Pull out each line of the records holding the string "degrees".

## Data listing
--- START ---

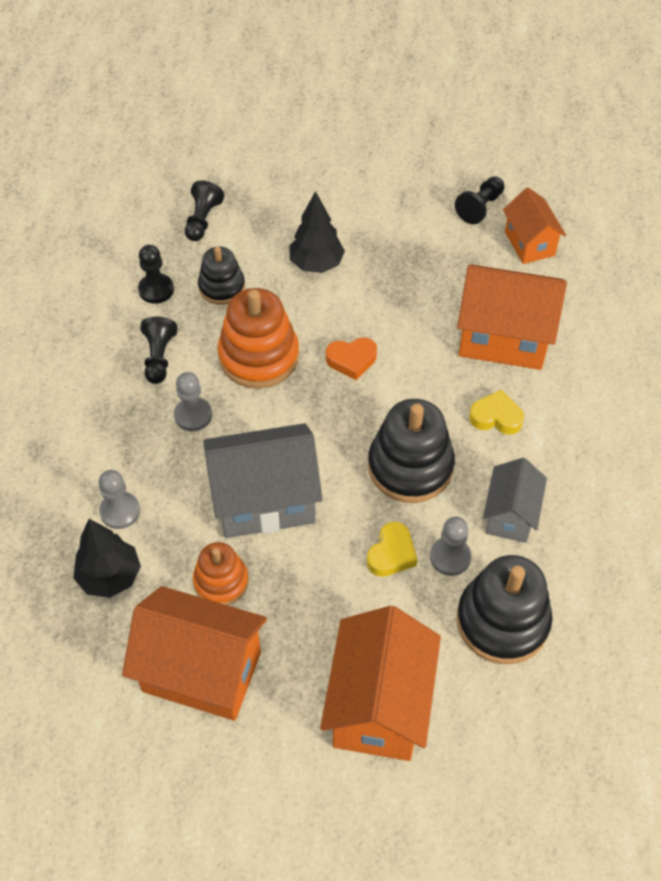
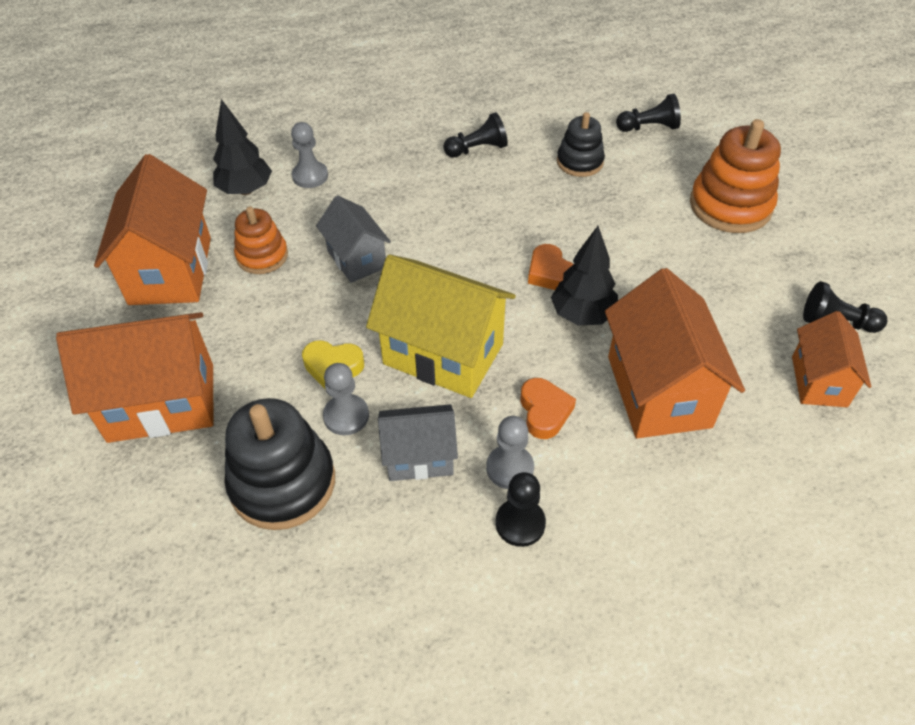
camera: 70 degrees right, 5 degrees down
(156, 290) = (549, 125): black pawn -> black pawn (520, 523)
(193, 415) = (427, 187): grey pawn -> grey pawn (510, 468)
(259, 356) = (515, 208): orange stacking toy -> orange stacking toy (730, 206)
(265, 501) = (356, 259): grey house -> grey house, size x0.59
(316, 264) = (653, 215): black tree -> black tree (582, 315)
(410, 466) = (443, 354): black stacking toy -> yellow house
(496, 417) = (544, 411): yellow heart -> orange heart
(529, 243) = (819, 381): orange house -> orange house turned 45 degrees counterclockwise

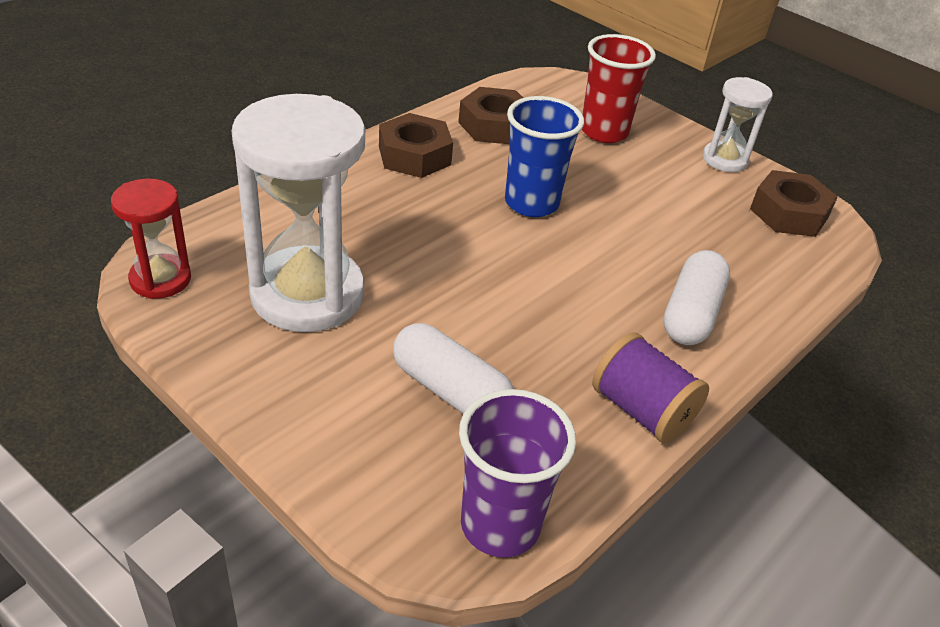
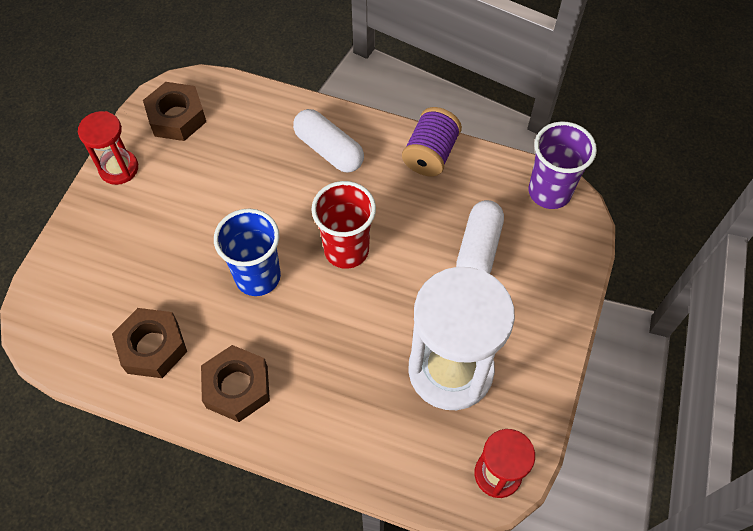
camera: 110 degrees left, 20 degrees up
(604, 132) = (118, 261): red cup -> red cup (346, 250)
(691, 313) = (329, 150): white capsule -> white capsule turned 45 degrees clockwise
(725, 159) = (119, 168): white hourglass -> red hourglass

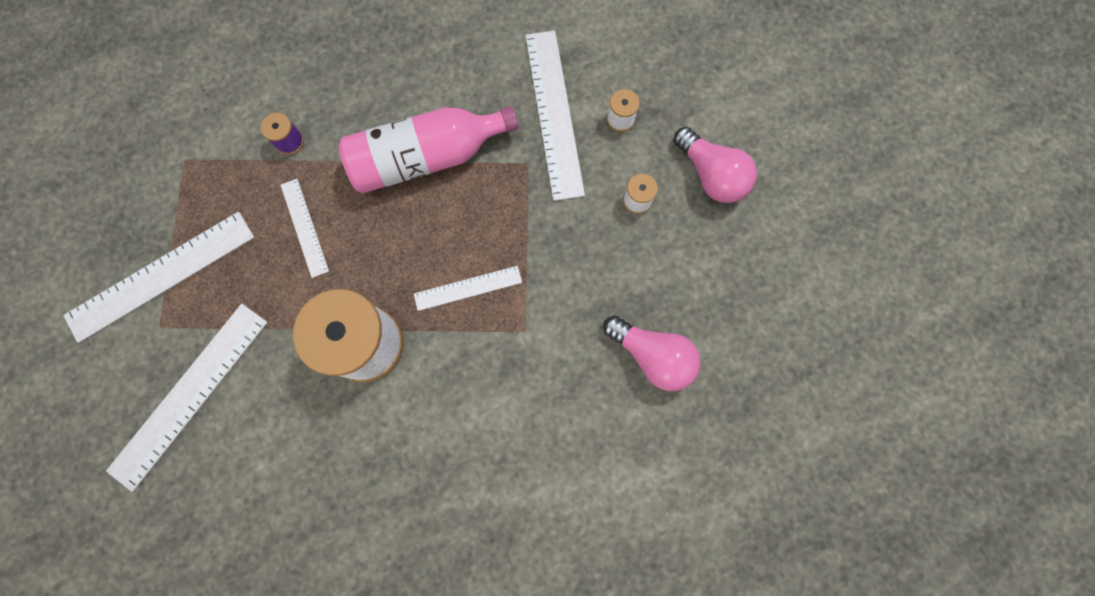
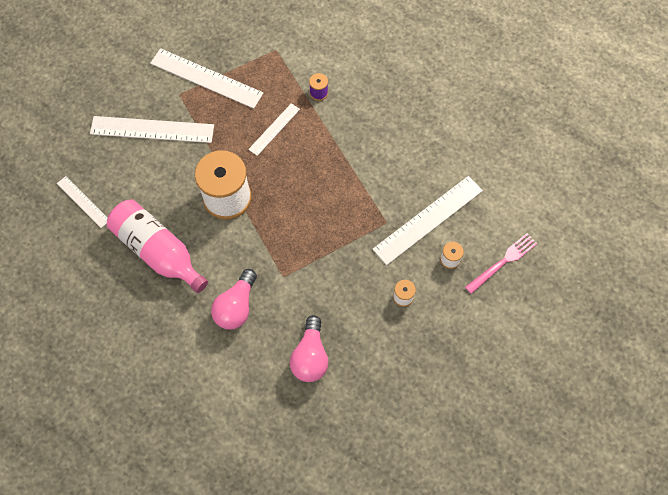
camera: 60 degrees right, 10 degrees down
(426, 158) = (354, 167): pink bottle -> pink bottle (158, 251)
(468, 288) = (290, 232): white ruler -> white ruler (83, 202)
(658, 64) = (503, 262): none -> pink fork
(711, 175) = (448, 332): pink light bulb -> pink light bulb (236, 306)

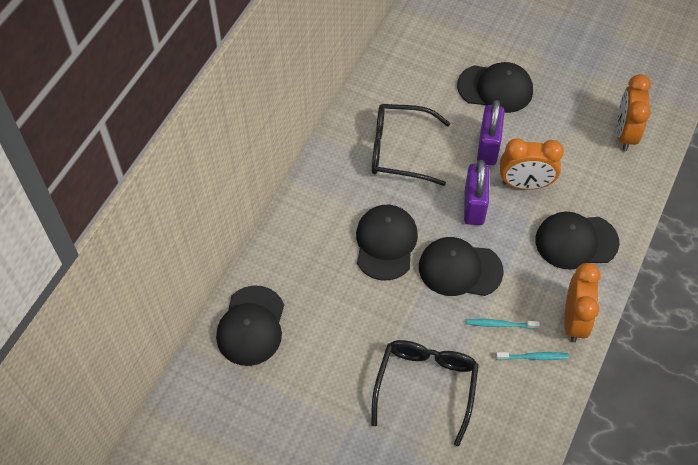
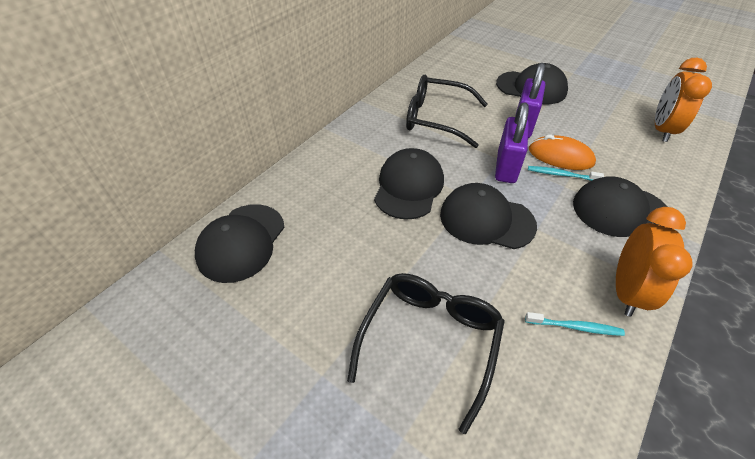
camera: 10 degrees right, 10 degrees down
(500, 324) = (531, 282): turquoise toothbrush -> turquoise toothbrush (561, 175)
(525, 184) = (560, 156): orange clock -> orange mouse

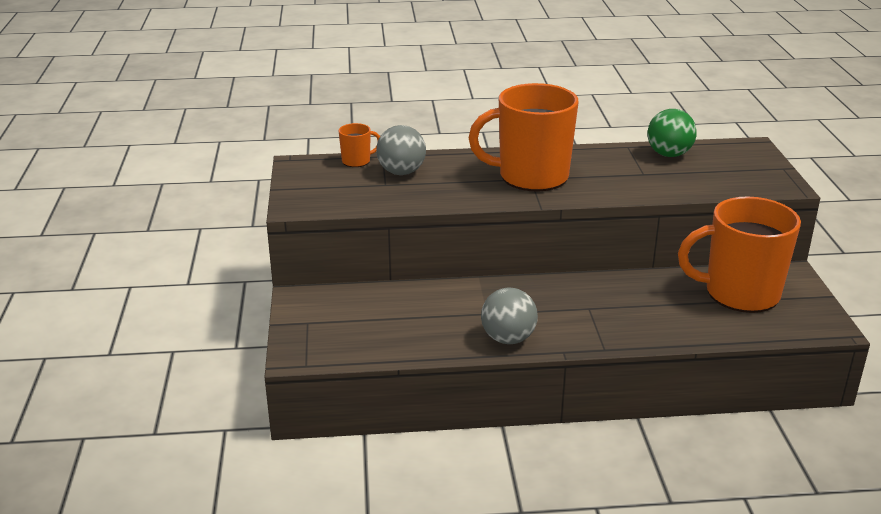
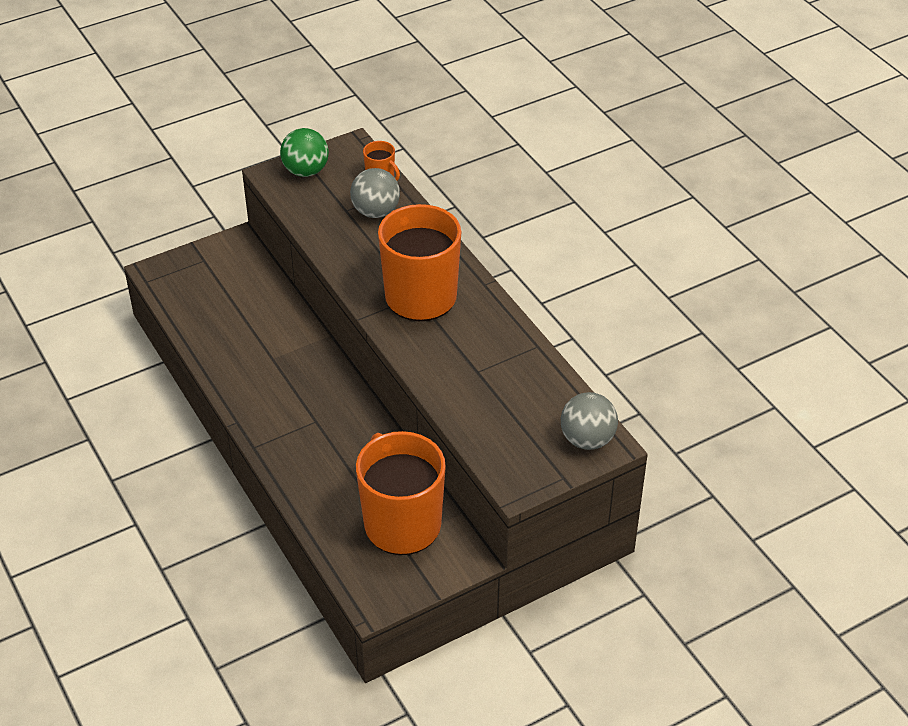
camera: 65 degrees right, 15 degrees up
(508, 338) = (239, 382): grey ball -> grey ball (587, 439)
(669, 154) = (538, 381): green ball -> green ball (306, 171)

--- END ---

## Solution to this task
camera: 70 degrees right, 5 degrees down
(529, 243) = (819, 381): orange house -> orange house turned 45 degrees counterclockwise
camera: 110 degrees left, 20 degrees up
(691, 313) = (329, 150): white capsule -> white capsule turned 45 degrees clockwise
camera: 60 degrees right, 10 degrees down
camera: 10 degrees right, 10 degrees down
camera: 65 degrees right, 15 degrees up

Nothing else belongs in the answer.